Each line of the listing that includes the string "grey" is to be identified and copied.

Dataset content
··········

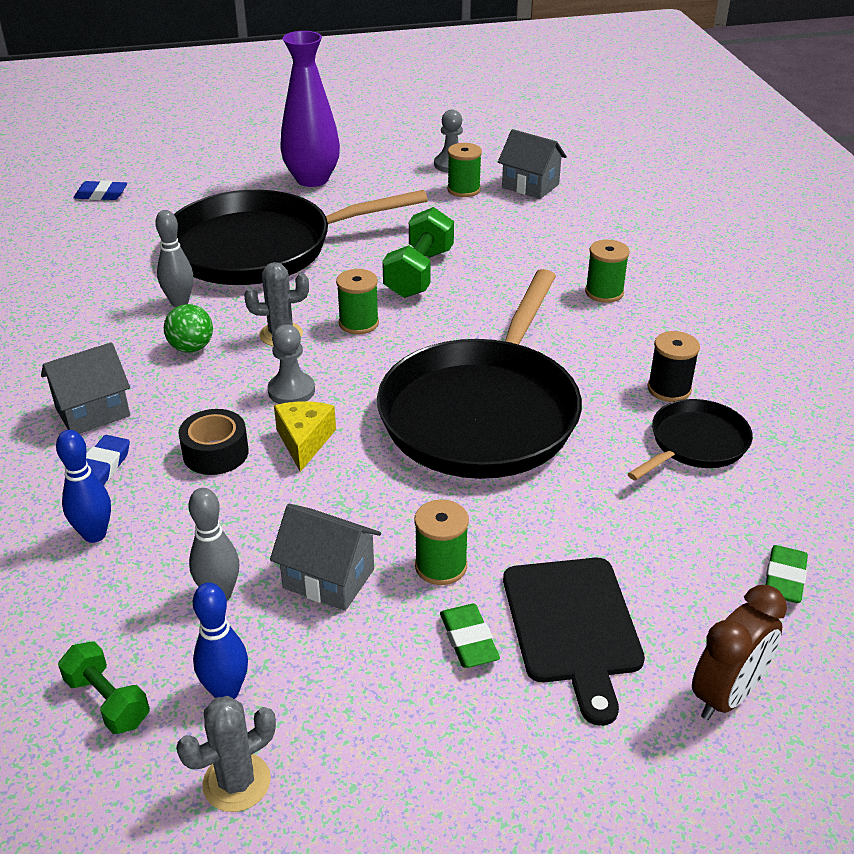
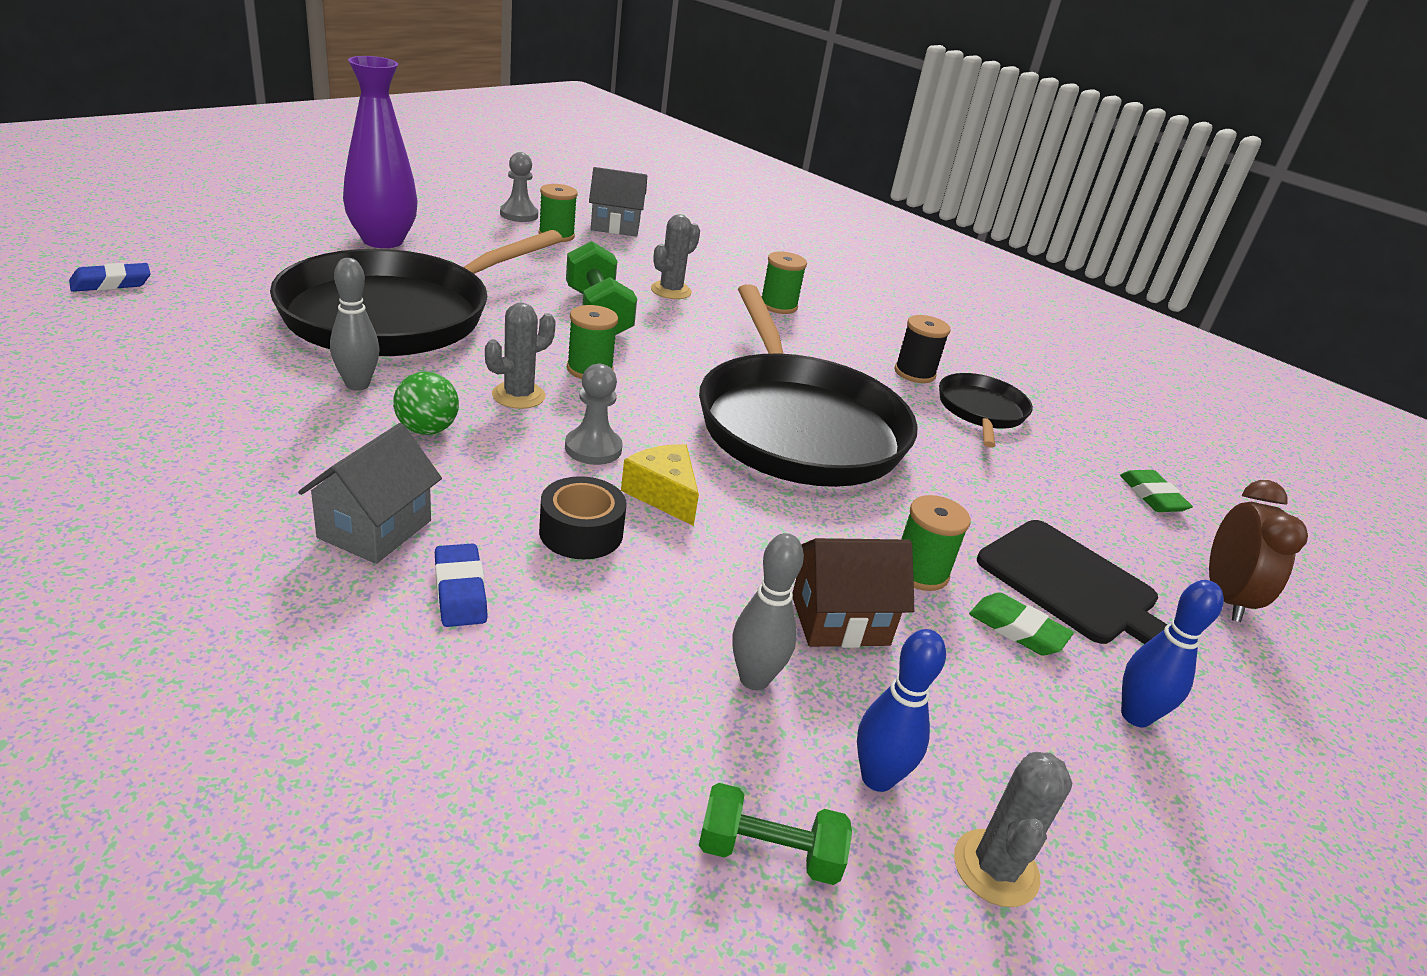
camera: 40 degrees left, 5 degrees down
(95, 534) = (536, 668): blue bowling pin -> blue bowling pin (1135, 716)
(329, 578) = (840, 620): grey house -> brown house
(511, 260) = (671, 291): none -> grey cactus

··········

Result of this exercise
(329, 578) = (840, 620): grey house -> brown house
(511, 260) = (671, 291): none -> grey cactus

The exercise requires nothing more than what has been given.